**WHAT IS NEEDED**
Copy word for word, please, the lines of the entries below running from the one containing "brown fish [508,35,610,79]" to the one containing "grey heart [703,541,788,633]", both ends included.

**GIVEN RECORDS**
____________________

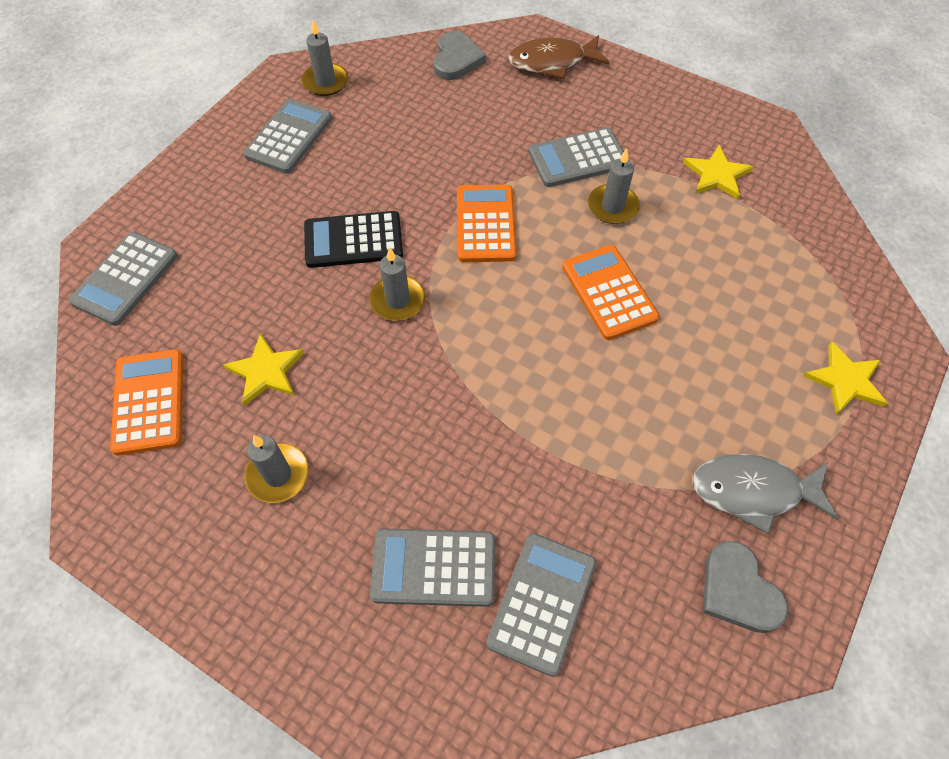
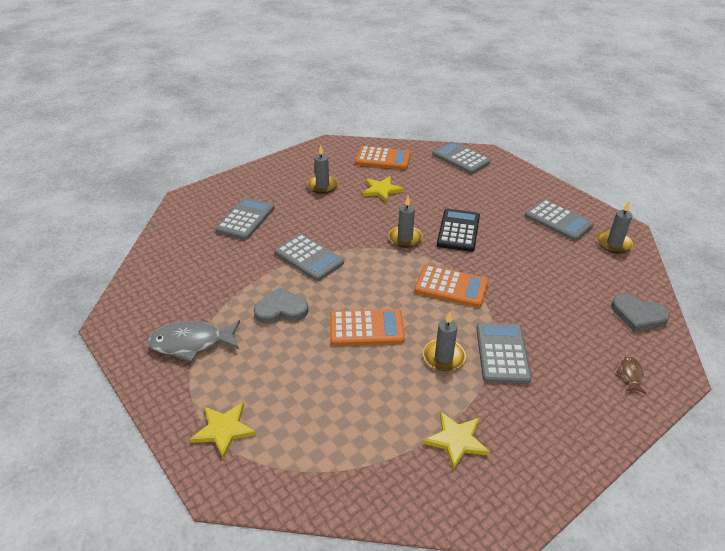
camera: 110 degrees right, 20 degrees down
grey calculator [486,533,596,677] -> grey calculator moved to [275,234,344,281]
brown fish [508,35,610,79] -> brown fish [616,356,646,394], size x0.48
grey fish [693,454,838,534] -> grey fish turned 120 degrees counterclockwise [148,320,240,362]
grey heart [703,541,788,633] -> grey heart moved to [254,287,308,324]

____________________

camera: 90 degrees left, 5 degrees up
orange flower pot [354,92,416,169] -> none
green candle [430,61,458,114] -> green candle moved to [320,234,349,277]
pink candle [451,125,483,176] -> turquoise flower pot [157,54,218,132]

____________________

**TASK RESPONSE**
brown fish [508,35,610,79] -> brown fish [616,356,646,394], size x0.48
grey fish [693,454,838,534] -> grey fish turned 120 degrees counterclockwise [148,320,240,362]
grey heart [703,541,788,633] -> grey heart moved to [254,287,308,324]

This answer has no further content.